* _Extracted material_:
_ _ _ _
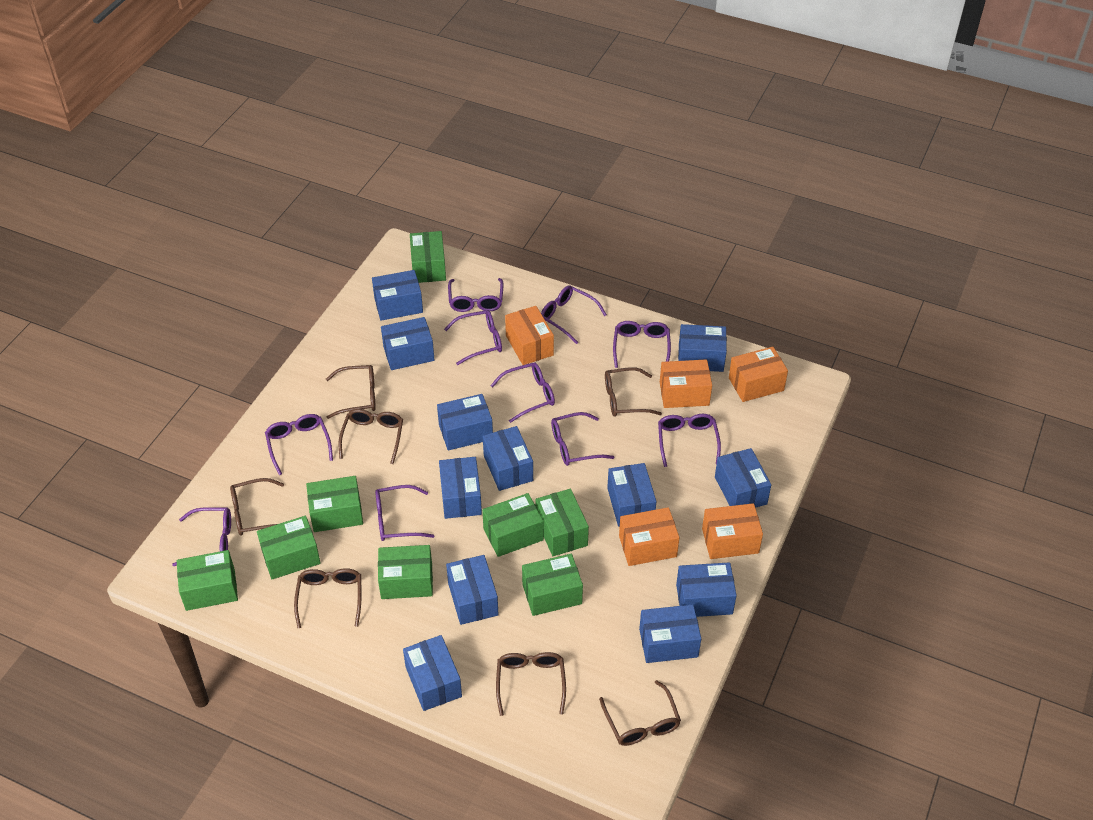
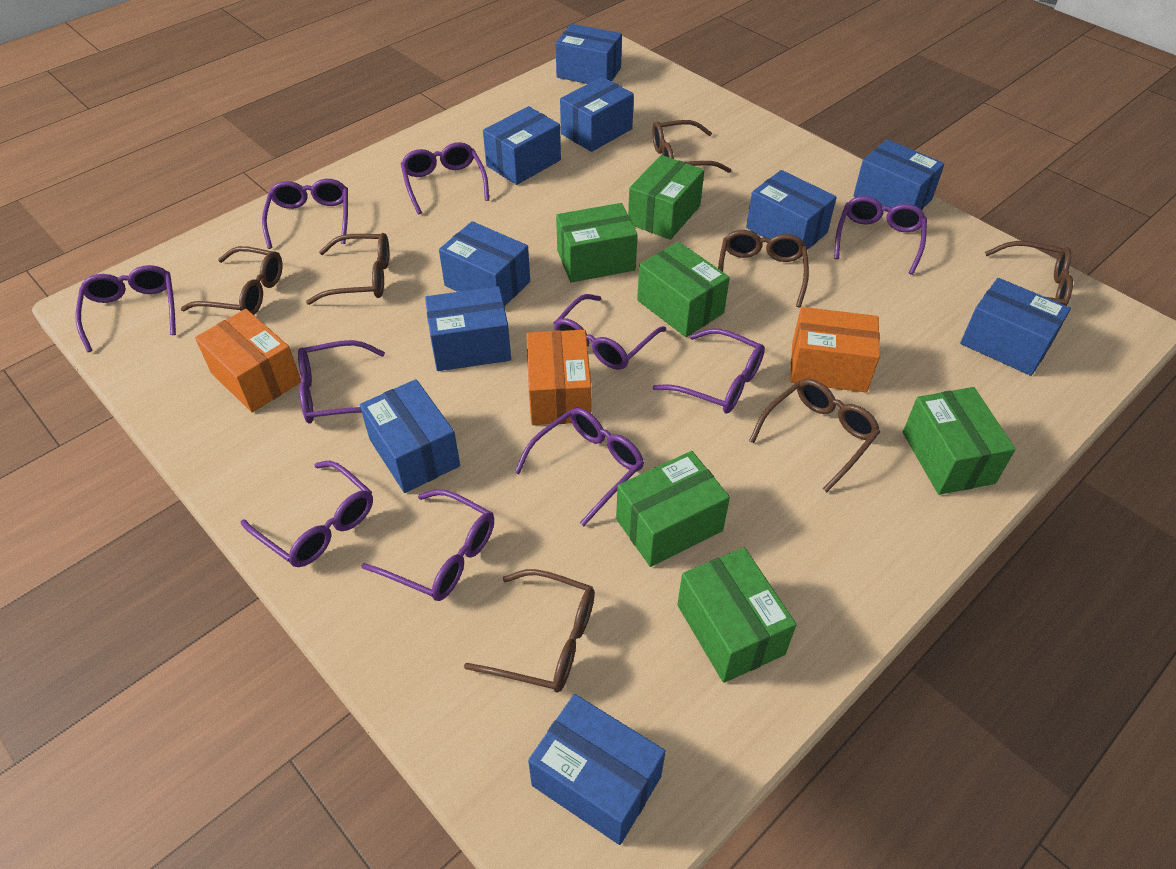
blue box: 12 -> 10
green box: 8 -> 6
orange box: 5 -> 3

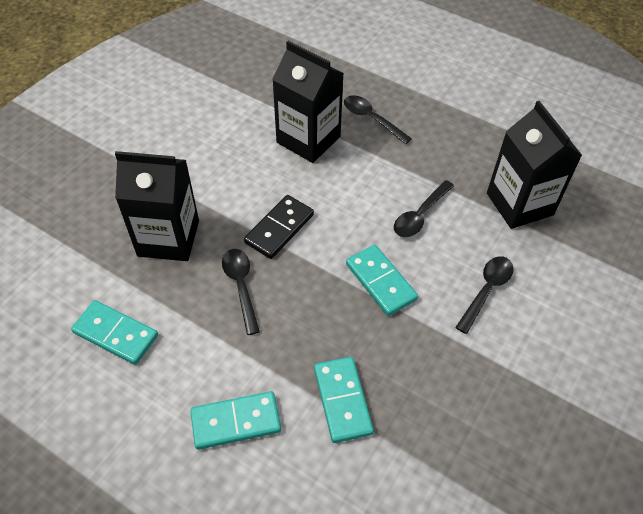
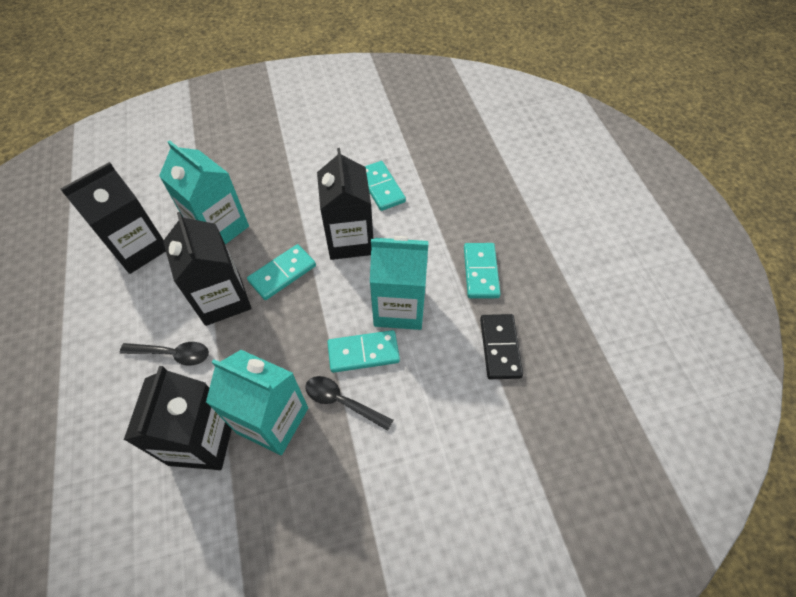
black carton: 3 -> 4
black spoon: 4 -> 2
turquoise carton: 0 -> 3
_ _ _ _
* _Try it_:
Output, exactly and without pictures, the span of lines that starts at the line containing "orange box: 5 -> 3" and ends at the last line above.

* _Exercise response_:
orange box: 5 -> 3

black carton: 3 -> 4
black spoon: 4 -> 2
turquoise carton: 0 -> 3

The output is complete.